» REQUIRED WORK: Show each line in the items below that contains the string "kern", reproducing every such line in full.

--- BEGIN THE DATA ---

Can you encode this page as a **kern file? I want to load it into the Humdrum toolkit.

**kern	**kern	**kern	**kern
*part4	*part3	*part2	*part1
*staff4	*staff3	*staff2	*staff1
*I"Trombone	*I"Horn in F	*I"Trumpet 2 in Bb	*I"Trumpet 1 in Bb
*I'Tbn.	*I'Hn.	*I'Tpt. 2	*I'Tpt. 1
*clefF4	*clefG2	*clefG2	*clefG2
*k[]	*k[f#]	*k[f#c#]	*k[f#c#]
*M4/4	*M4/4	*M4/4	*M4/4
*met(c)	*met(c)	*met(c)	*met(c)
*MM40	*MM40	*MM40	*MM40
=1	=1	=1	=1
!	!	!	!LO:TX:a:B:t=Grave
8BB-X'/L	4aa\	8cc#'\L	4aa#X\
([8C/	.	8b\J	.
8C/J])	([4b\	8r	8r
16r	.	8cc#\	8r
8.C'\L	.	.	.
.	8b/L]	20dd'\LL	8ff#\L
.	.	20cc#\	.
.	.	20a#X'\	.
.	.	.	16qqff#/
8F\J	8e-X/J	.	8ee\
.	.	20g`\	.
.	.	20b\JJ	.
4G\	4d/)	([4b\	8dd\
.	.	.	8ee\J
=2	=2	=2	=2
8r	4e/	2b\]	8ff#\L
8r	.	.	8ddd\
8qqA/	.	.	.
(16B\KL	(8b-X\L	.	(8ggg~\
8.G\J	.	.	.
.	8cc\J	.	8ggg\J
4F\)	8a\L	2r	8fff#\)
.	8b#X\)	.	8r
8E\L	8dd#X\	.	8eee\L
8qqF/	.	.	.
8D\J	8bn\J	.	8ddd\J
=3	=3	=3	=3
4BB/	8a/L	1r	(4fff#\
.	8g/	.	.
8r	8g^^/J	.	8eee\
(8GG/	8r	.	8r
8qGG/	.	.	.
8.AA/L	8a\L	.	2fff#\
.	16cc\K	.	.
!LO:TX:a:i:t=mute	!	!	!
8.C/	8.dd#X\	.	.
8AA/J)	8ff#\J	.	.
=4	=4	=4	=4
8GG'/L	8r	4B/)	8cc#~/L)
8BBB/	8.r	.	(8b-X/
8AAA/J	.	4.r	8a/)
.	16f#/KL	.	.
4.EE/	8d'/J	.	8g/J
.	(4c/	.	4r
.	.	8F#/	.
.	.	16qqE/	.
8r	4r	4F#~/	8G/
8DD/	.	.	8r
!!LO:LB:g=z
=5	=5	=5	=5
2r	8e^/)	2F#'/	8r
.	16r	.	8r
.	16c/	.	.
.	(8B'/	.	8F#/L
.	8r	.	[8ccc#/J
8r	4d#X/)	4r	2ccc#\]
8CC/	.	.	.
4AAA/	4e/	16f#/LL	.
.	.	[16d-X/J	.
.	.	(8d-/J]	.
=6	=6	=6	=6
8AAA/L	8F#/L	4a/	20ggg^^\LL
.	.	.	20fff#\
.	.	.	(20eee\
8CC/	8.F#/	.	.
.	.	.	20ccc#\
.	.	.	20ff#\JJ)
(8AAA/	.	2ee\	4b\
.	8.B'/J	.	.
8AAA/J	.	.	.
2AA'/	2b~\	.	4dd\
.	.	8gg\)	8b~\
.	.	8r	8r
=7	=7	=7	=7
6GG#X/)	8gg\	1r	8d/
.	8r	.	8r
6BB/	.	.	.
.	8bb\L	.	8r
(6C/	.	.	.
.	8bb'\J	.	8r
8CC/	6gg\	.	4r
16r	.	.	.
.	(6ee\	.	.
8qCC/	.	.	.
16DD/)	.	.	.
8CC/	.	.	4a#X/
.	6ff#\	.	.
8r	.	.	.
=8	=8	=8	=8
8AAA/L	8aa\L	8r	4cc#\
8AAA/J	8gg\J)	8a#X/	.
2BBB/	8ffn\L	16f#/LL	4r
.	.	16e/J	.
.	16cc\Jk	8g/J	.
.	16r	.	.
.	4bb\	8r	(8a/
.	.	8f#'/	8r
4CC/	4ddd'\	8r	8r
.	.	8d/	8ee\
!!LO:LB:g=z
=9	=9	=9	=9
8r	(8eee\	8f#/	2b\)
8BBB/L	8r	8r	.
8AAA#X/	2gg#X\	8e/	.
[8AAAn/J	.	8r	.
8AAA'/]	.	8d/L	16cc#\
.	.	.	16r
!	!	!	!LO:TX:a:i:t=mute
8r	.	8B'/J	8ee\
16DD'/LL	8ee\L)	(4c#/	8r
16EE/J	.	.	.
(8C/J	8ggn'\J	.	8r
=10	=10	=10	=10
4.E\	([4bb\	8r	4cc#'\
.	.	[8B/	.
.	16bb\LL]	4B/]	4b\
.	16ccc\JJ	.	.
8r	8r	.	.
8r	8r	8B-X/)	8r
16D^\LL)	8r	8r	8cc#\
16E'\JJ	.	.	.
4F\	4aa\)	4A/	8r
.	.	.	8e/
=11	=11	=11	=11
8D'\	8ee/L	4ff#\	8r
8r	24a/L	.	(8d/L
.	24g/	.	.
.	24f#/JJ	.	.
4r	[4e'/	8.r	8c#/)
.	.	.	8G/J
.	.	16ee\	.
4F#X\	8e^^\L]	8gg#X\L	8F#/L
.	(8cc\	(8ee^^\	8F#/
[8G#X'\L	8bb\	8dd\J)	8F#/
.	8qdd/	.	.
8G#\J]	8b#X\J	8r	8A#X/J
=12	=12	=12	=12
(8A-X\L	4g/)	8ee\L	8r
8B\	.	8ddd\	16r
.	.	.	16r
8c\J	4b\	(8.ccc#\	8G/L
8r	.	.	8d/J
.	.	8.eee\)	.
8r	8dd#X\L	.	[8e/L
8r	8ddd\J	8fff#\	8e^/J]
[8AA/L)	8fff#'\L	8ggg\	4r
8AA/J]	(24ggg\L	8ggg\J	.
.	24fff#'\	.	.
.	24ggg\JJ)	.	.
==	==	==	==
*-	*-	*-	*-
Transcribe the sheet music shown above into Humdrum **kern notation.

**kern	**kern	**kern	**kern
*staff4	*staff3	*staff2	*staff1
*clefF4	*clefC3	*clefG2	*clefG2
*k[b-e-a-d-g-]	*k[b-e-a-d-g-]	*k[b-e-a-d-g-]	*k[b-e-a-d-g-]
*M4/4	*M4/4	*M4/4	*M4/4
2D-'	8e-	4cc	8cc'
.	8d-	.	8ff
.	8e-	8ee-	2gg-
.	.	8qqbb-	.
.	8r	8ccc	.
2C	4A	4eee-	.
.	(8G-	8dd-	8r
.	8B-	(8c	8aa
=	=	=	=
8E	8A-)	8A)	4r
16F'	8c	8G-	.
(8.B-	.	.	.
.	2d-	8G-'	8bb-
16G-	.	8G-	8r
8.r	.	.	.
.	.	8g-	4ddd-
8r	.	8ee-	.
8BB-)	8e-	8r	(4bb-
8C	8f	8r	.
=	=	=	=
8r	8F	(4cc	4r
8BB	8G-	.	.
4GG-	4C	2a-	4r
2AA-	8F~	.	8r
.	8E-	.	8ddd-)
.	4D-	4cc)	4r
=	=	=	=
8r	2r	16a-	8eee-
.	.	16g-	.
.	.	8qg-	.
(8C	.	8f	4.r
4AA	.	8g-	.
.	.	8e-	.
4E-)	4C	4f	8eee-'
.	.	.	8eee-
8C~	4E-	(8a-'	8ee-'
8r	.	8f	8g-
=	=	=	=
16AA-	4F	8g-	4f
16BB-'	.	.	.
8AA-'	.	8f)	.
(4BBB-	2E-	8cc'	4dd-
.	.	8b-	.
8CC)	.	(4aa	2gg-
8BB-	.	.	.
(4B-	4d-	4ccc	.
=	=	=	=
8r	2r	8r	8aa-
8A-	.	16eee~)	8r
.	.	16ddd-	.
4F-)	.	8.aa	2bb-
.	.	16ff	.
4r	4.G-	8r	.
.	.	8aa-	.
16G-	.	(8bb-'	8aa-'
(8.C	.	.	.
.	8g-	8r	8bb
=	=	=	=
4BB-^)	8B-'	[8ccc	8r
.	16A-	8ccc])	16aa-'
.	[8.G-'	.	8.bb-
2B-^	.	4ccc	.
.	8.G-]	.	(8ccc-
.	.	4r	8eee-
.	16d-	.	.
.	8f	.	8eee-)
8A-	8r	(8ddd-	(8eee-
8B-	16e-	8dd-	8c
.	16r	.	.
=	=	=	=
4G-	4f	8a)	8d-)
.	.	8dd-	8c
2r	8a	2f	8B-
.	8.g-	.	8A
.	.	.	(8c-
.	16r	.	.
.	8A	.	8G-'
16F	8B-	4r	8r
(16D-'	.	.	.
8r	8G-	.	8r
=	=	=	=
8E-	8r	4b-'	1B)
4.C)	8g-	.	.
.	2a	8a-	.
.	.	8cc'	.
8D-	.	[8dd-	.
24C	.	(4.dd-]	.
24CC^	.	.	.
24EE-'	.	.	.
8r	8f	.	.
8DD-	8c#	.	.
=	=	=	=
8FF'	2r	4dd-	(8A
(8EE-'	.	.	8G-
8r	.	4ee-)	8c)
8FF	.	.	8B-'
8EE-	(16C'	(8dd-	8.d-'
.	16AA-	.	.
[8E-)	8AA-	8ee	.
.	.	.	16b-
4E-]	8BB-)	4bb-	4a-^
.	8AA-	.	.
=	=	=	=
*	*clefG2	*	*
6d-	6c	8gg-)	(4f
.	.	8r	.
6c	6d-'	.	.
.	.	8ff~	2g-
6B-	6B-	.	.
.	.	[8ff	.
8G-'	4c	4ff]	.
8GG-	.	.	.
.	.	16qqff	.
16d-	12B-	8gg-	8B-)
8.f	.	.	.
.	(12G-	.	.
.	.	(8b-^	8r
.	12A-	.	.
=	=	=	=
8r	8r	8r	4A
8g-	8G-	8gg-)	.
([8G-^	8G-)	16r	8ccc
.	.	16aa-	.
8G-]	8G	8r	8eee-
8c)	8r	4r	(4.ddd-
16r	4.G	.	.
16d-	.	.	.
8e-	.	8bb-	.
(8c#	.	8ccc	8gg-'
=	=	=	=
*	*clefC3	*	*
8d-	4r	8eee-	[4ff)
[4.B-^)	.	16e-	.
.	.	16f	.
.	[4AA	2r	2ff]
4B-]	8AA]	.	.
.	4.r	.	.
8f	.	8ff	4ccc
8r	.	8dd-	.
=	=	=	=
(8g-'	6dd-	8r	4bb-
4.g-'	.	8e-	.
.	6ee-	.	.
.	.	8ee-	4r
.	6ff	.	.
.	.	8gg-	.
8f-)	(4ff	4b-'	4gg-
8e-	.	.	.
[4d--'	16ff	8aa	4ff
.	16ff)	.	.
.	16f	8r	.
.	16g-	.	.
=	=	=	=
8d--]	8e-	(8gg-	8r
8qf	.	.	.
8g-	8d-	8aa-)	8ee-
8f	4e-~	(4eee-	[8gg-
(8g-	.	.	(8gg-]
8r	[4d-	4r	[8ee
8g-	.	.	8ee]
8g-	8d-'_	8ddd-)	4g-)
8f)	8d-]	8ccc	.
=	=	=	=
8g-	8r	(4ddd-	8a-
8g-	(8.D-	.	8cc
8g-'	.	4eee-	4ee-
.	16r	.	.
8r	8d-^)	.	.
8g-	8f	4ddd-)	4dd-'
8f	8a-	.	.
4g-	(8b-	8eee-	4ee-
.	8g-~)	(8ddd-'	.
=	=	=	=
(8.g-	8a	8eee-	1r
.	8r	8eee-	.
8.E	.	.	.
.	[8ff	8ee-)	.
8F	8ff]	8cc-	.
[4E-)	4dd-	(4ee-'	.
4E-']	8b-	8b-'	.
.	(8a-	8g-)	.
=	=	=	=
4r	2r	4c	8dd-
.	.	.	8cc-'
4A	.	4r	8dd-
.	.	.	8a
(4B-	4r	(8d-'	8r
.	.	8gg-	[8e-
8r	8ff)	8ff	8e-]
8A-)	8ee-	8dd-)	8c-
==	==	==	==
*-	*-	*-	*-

--- END THE DATA ---

» FULL RESPONSE:
Can you encode this page as a **kern file? I want to load it into the Humdrum toolkit.
**kern	**kern	**kern	**kern
Transcribe the sheet music shown above into Humdrum **kern notation.
**kern	**kern	**kern	**kern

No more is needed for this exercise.